====== Material shown ======

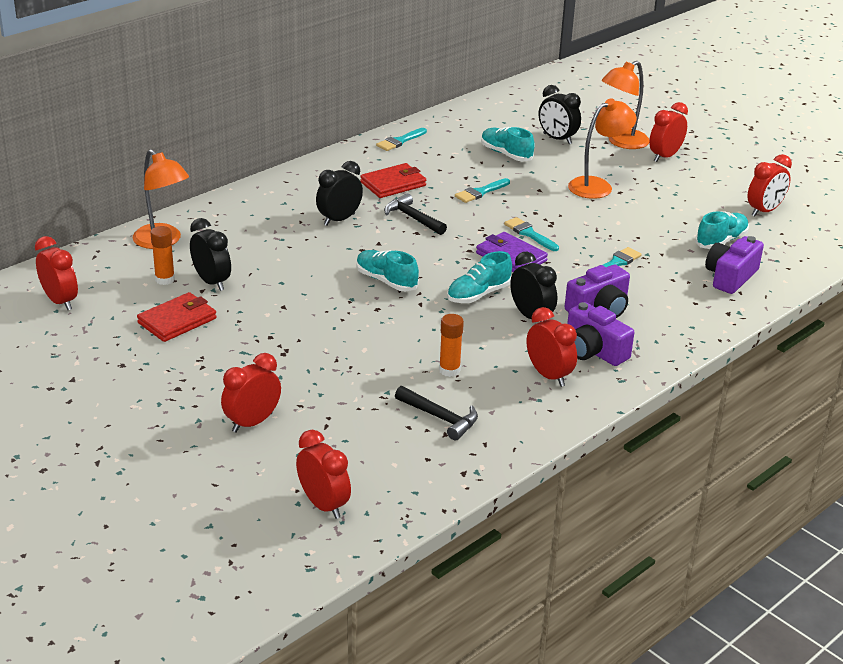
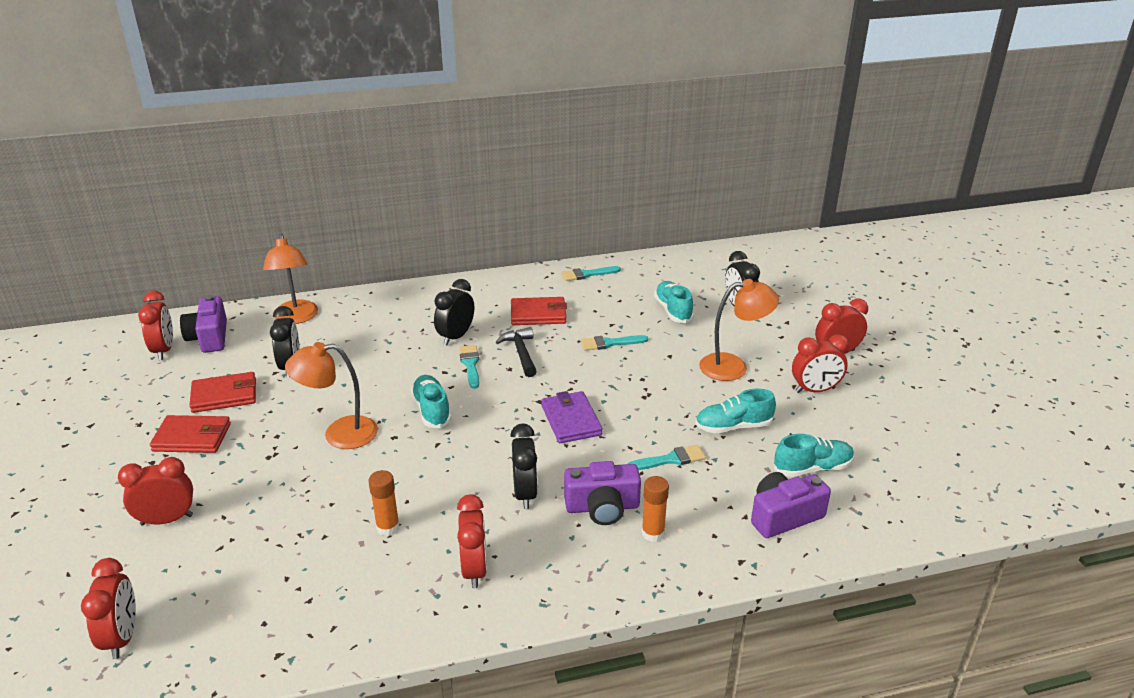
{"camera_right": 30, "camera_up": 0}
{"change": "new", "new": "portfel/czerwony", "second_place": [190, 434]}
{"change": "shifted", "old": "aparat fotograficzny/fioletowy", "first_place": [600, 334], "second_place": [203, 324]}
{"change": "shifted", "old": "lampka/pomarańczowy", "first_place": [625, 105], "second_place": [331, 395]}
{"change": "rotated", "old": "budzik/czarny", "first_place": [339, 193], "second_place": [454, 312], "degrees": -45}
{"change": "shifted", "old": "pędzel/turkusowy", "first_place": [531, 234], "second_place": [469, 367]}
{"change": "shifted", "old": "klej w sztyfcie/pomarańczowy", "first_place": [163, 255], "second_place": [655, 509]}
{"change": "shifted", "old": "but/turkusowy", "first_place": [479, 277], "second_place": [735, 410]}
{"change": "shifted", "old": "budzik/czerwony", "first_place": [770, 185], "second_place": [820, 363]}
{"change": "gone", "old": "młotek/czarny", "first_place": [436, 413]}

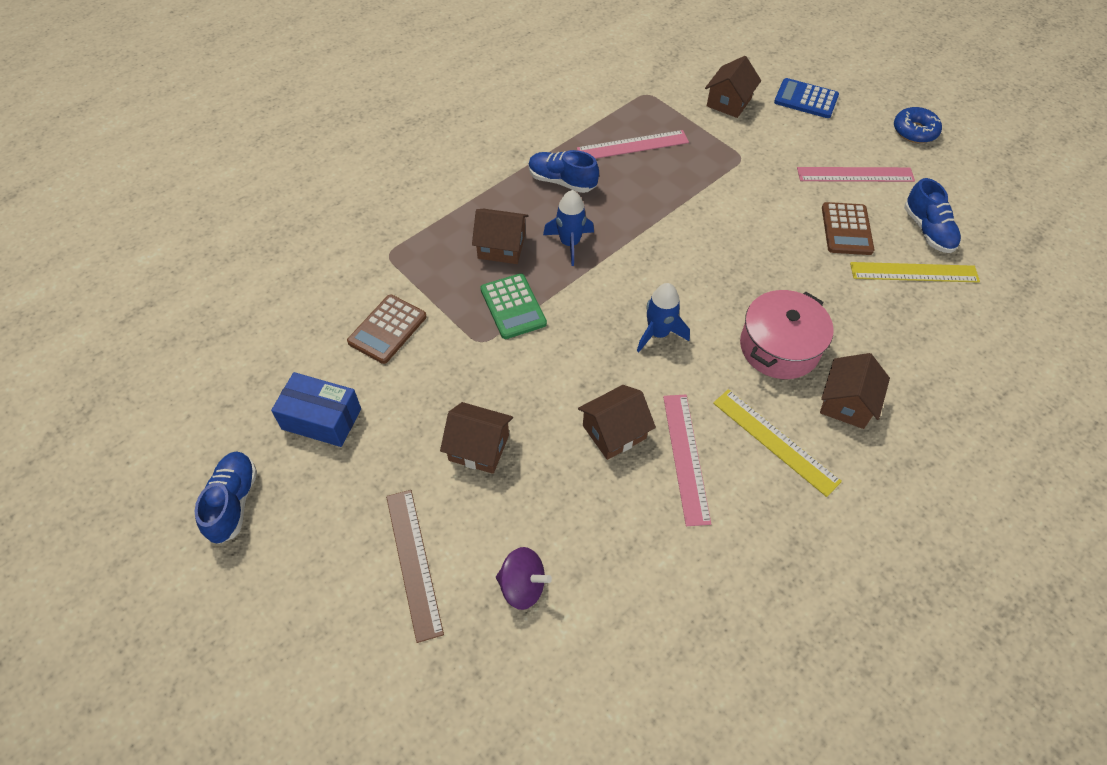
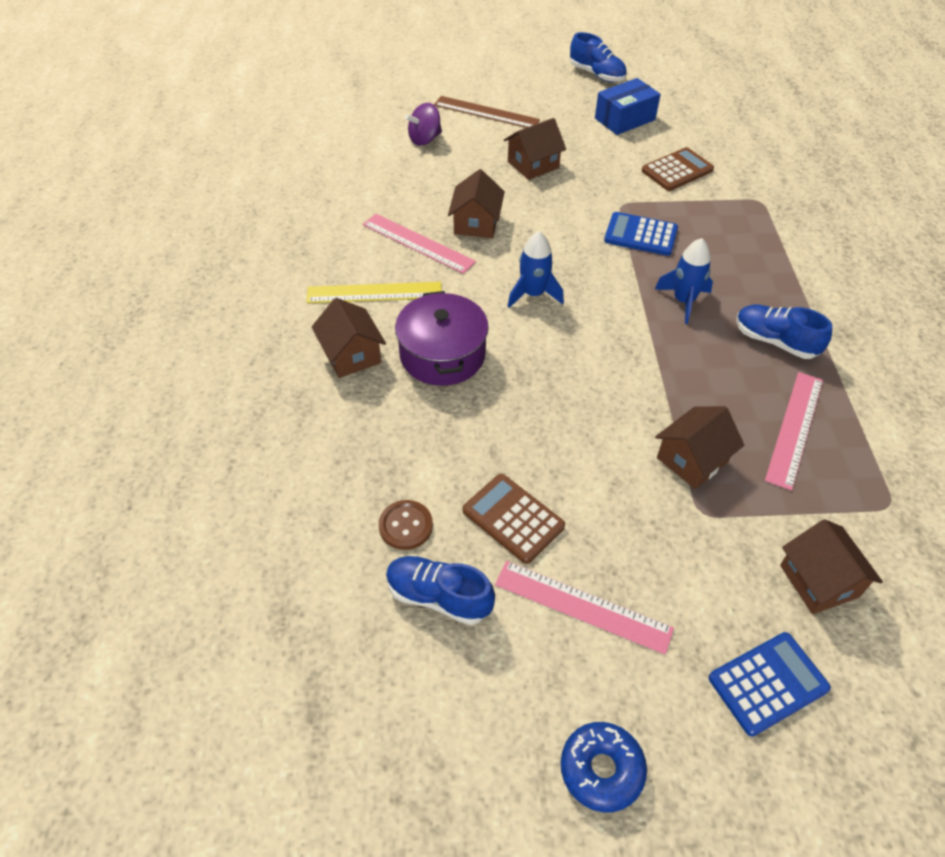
{"camera_right": 130, "camera_up": -5}
{"change": "swapped", "old": "linijka/żółty", "new": "guzik/brązowy", "first_place": [915, 272], "second_place": [406, 525]}
{"change": "repainted", "old": "garnek/różowy", "new": "garnek/fioletowy", "first_place": [787, 334], "second_place": [442, 338]}
{"change": "rotated", "old": "linijka/różowy", "first_place": [856, 174], "second_place": [584, 608], "degrees": 75}
{"change": "repainted", "old": "kalkulator/zielony", "new": "kalkulator/niebieski", "first_place": [513, 306], "second_place": [641, 234]}
{"change": "rotated", "old": "kalkulator/brązowy", "first_place": [387, 329], "second_place": [678, 169], "degrees": 75}
{"change": "shifted", "old": "domek/brązowy", "first_place": [500, 236], "second_place": [699, 447]}
{"change": "rotated", "old": "but/niebieski", "first_place": [563, 171], "second_place": [784, 332], "degrees": -120}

======

▶ Problem details
Your answer must be the full listing, word for word, minus any images.

▶ Output for this exercise
{"camera_right": 30, "camera_up": 0}
{"change": "new", "new": "portfel/czerwony", "second_place": [190, 434]}
{"change": "shifted", "old": "aparat fotograficzny/fioletowy", "first_place": [600, 334], "second_place": [203, 324]}
{"change": "shifted", "old": "lampka/pomarańczowy", "first_place": [625, 105], "second_place": [331, 395]}
{"change": "rotated", "old": "budzik/czarny", "first_place": [339, 193], "second_place": [454, 312], "degrees": -45}
{"change": "shifted", "old": "pędzel/turkusowy", "first_place": [531, 234], "second_place": [469, 367]}
{"change": "shifted", "old": "klej w sztyfcie/pomarańczowy", "first_place": [163, 255], "second_place": [655, 509]}
{"change": "shifted", "old": "but/turkusowy", "first_place": [479, 277], "second_place": [735, 410]}
{"change": "shifted", "old": "budzik/czerwony", "first_place": [770, 185], "second_place": [820, 363]}
{"change": "gone", "old": "młotek/czarny", "first_place": [436, 413]}

{"camera_right": 130, "camera_up": -5}
{"change": "swapped", "old": "linijka/żółty", "new": "guzik/brązowy", "first_place": [915, 272], "second_place": [406, 525]}
{"change": "repainted", "old": "garnek/różowy", "new": "garnek/fioletowy", "first_place": [787, 334], "second_place": [442, 338]}
{"change": "rotated", "old": "linijka/różowy", "first_place": [856, 174], "second_place": [584, 608], "degrees": 75}
{"change": "repainted", "old": "kalkulator/zielony", "new": "kalkulator/niebieski", "first_place": [513, 306], "second_place": [641, 234]}
{"change": "rotated", "old": "kalkulator/brązowy", "first_place": [387, 329], "second_place": [678, 169], "degrees": 75}
{"change": "shifted", "old": "domek/brązowy", "first_place": [500, 236], "second_place": [699, 447]}
{"change": "rotated", "old": "but/niebieski", "first_place": [563, 171], "second_place": [784, 332], "degrees": -120}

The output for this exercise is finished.